• _What the task asks_:
Of the entries below, restate word for word only the section that runs from the line with "black lamp: 2 -> 6" to the line with "turquoise teapot: 9 -> 10", counting both ends.

Start of Supplied information

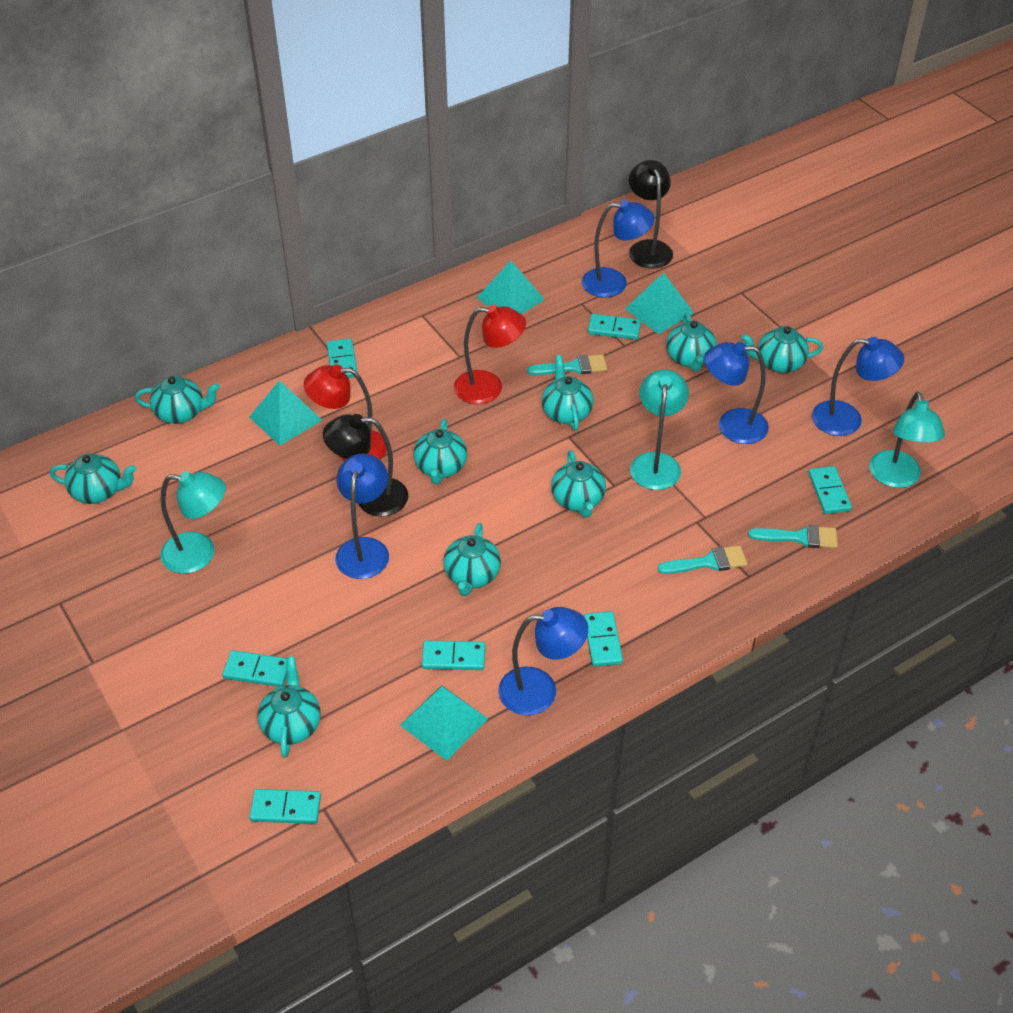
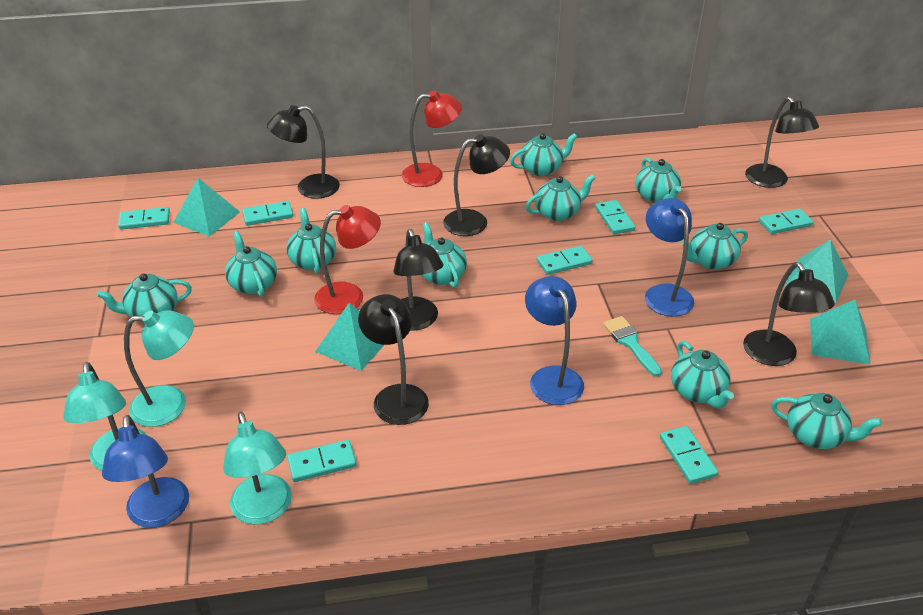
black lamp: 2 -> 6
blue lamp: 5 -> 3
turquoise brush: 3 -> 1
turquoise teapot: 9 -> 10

End of Supplied information
Start of Supplied information

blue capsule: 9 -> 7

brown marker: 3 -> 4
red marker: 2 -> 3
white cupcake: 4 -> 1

End of Supplied information
Start of Supplied information

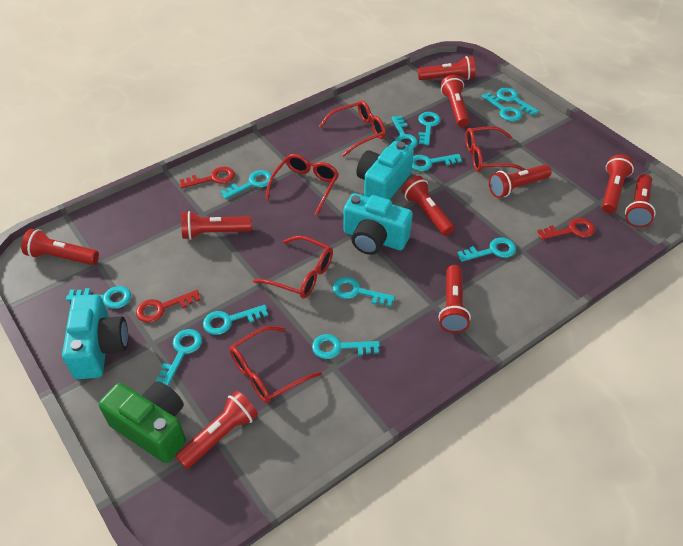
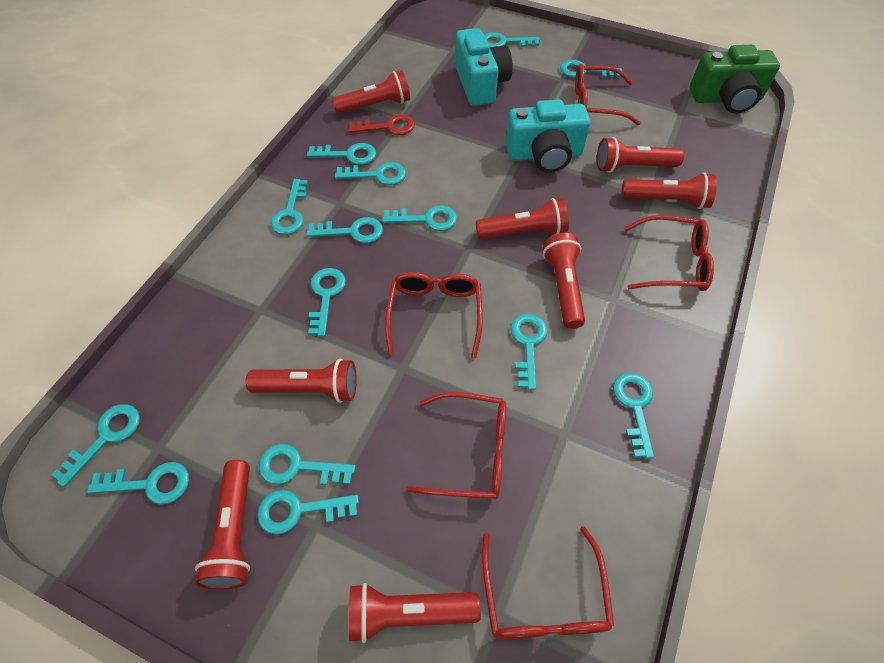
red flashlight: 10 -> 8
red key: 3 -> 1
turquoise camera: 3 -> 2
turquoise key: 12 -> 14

End of Supplied information

• _Solution to the exercise_:
black lamp: 2 -> 6
blue lamp: 5 -> 3
turquoise brush: 3 -> 1
turquoise teapot: 9 -> 10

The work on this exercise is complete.